▸ ACTIVITY: The entries that follow need to be printed exactly as they are, minus any pictures.

-------- RECORDS FOR PROCESSING --------

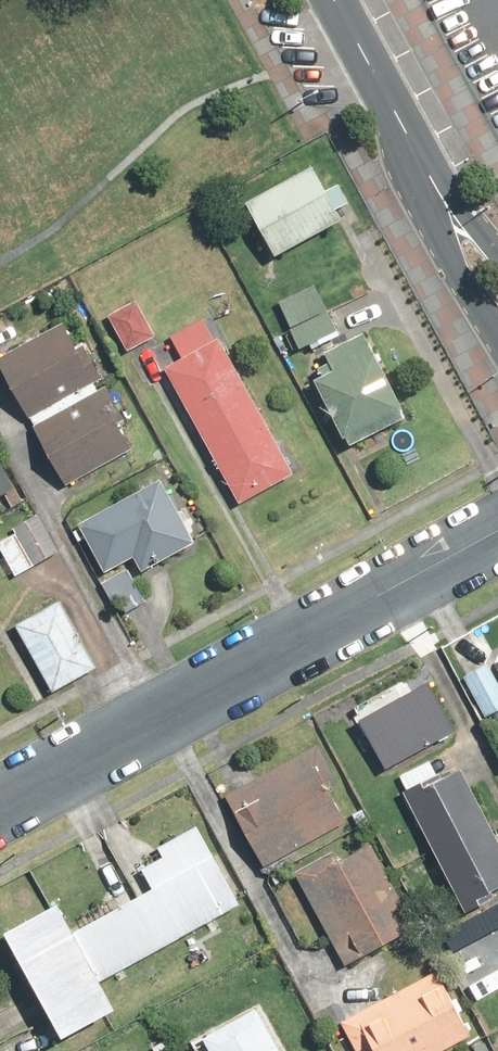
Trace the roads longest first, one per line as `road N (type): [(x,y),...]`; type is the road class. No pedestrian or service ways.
road 1 (residential): [(0,803),(497,533)]
road 2 (residential): [(431,178),(336,0)]
road 3 (residential): [(497,328),(454,270),(431,178)]

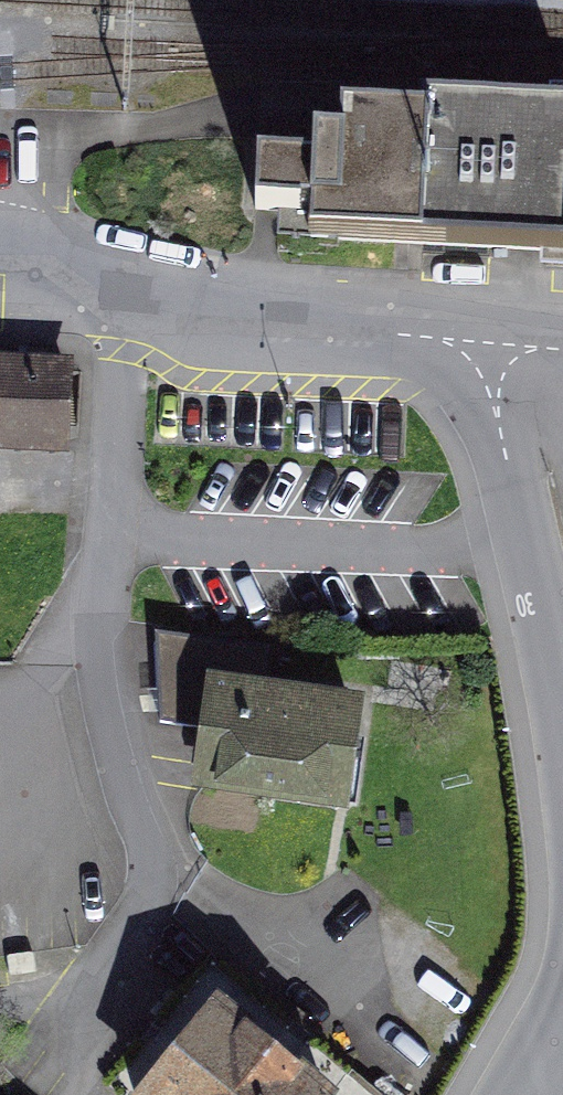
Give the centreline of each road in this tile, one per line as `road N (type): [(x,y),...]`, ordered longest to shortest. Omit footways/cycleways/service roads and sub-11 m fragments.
road 1 (residential): [(0,1007),(62,999),(134,908),(150,872),(107,717),(98,646),(122,271)]
road 2 (residential): [(122,271),(246,313),(498,344)]
road 3 (residential): [(562,704),(495,412),(498,344)]
road 4 (residential): [(0,244),(122,271)]

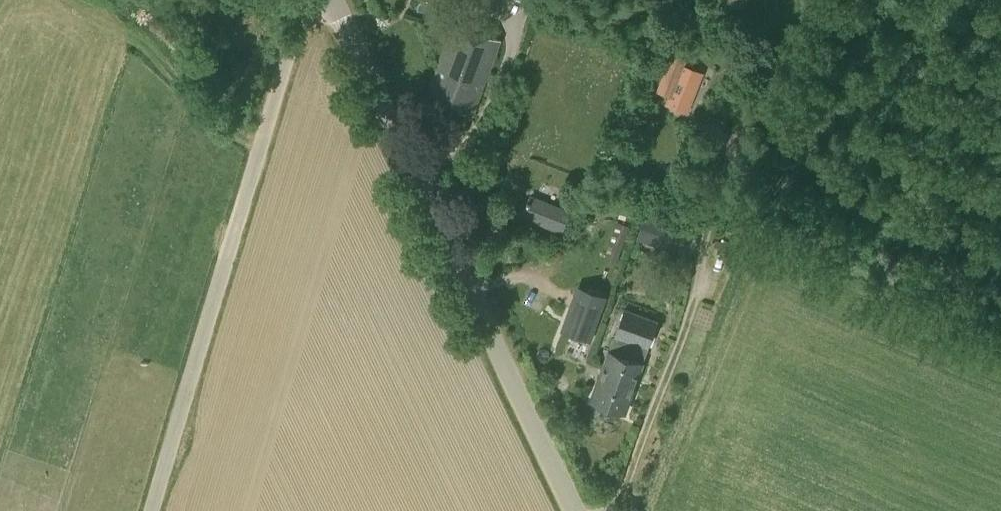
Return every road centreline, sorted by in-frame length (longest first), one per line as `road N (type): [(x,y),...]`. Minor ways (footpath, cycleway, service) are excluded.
road 1 (unclassified): [(580,510),(330,0)]
road 2 (unclassified): [(154,510),(317,0)]

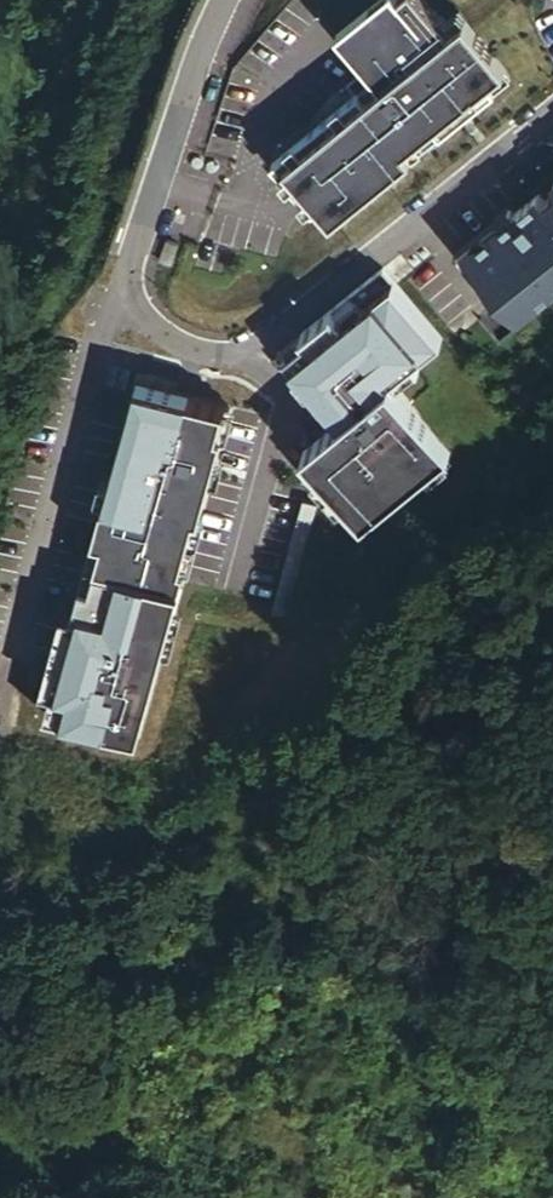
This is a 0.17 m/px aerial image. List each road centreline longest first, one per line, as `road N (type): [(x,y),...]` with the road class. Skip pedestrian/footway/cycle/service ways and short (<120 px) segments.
road 1 (unclassified): [(129,256),(137,302),(168,343),(224,354),(257,343),(552,113)]
road 2 (unclassified): [(129,256),(96,339),(9,651)]
road 3 (unclassified): [(224,0),(129,256)]

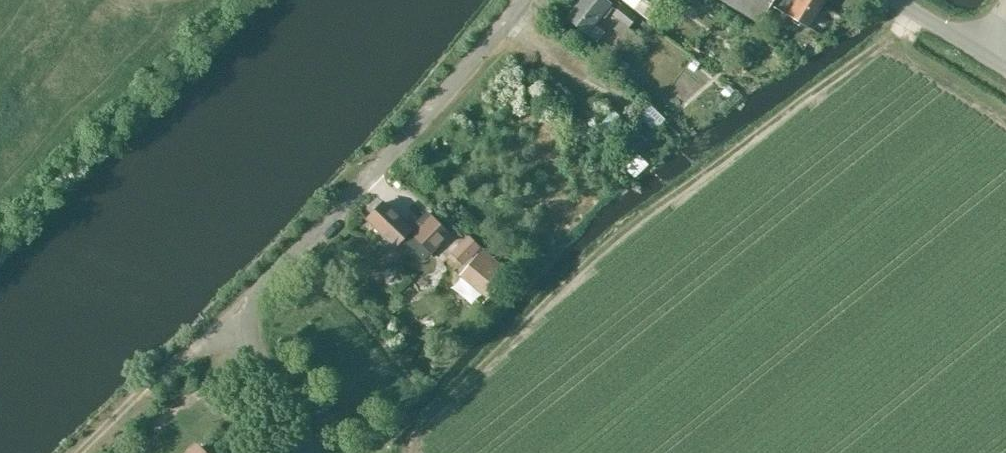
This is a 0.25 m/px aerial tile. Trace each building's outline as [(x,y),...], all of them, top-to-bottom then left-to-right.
[(569,17),(598,41),(605,32),(596,24),(602,16),(605,19),(613,10),(610,8),(612,5),(605,0),(583,0),(569,17)] [(640,1),(638,0),(622,0),(634,10),(635,8),(652,20),(660,10),(646,0),(641,0),(640,1)] [(787,13),(796,0),(721,0),(760,23),(771,5),(786,15),(787,13)] [(825,0),(796,0),(787,13),(808,27),(825,0)] [(635,33),(628,28),(637,16),(621,3),(613,15),(619,22),(614,29),(629,41),(635,33)] [(663,121),(669,112),(657,103),(651,112),(663,121)] [(638,151),(624,165),(634,175),(648,160),(638,151)] [(369,219),(397,247),(403,241),(423,260),(431,253),(432,254),(450,235),(427,213),(411,229),(386,203),(369,219)] [(477,254),(464,270),(492,293),(505,277),(477,254)]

--------

▸ WRITTEN ANSWER:
Trace the roads longest first, one per line as `road N (type): [(x,y),...]`; type is the road class. No pedestrian or service ways.
road 1 (residential): [(0,803),(497,533)]
road 2 (residential): [(431,178),(336,0)]
road 3 (residential): [(497,328),(454,270),(431,178)]

Give the centreline of each road in this tile, one per line as `road N (type): [(x,y),...]`, ordered longest to shortest. Omit footways/cycleways/service roads and sub-11 m fragments.
road 1 (residential): [(0,1007),(62,999),(134,908),(150,872),(107,717),(98,646),(122,271)]
road 2 (residential): [(122,271),(246,313),(498,344)]
road 3 (residential): [(562,704),(495,412),(498,344)]
road 4 (residential): [(0,244),(122,271)]

Return every road centreline, sorted by in-frame length (longest first), one per line as `road N (type): [(x,y),...]`. Minor ways (footpath, cycleway, service) are excluded.
road 1 (unclassified): [(580,510),(330,0)]
road 2 (unclassified): [(154,510),(317,0)]

This is a 0.17 m/px aerial image. List each road centreline longest first, one per line, as `road N (type): [(x,y),...]` with the road class. Skip pedestrian/footway/cycle/service ways and short (<120 px) segments.
road 1 (unclassified): [(129,256),(137,302),(168,343),(224,354),(257,343),(552,113)]
road 2 (unclassified): [(129,256),(96,339),(9,651)]
road 3 (unclassified): [(224,0),(129,256)]

This is a 0.25 m/px aerial tile. Trace each building's outline as [(x,y),...], all of them, top-to-bottom then left-to-right.
[(569,17),(598,41),(605,32),(596,24),(602,16),(605,19),(613,10),(610,8),(612,5),(605,0),(583,0),(569,17)] [(640,1),(638,0),(622,0),(634,10),(635,8),(652,20),(660,10),(646,0),(641,0),(640,1)] [(787,13),(796,0),(721,0),(760,23),(771,5),(786,15),(787,13)] [(825,0),(796,0),(787,13),(808,27),(825,0)] [(635,33),(628,28),(637,16),(621,3),(613,15),(619,22),(614,29),(629,41),(635,33)] [(663,121),(669,112),(657,103),(651,112),(663,121)] [(638,151),(624,165),(634,175),(648,160),(638,151)] [(369,219),(397,247),(403,241),(423,260),(431,253),(432,254),(450,235),(427,213),(411,229),(386,203),(369,219)] [(477,254),(464,270),(492,293),(505,277),(477,254)]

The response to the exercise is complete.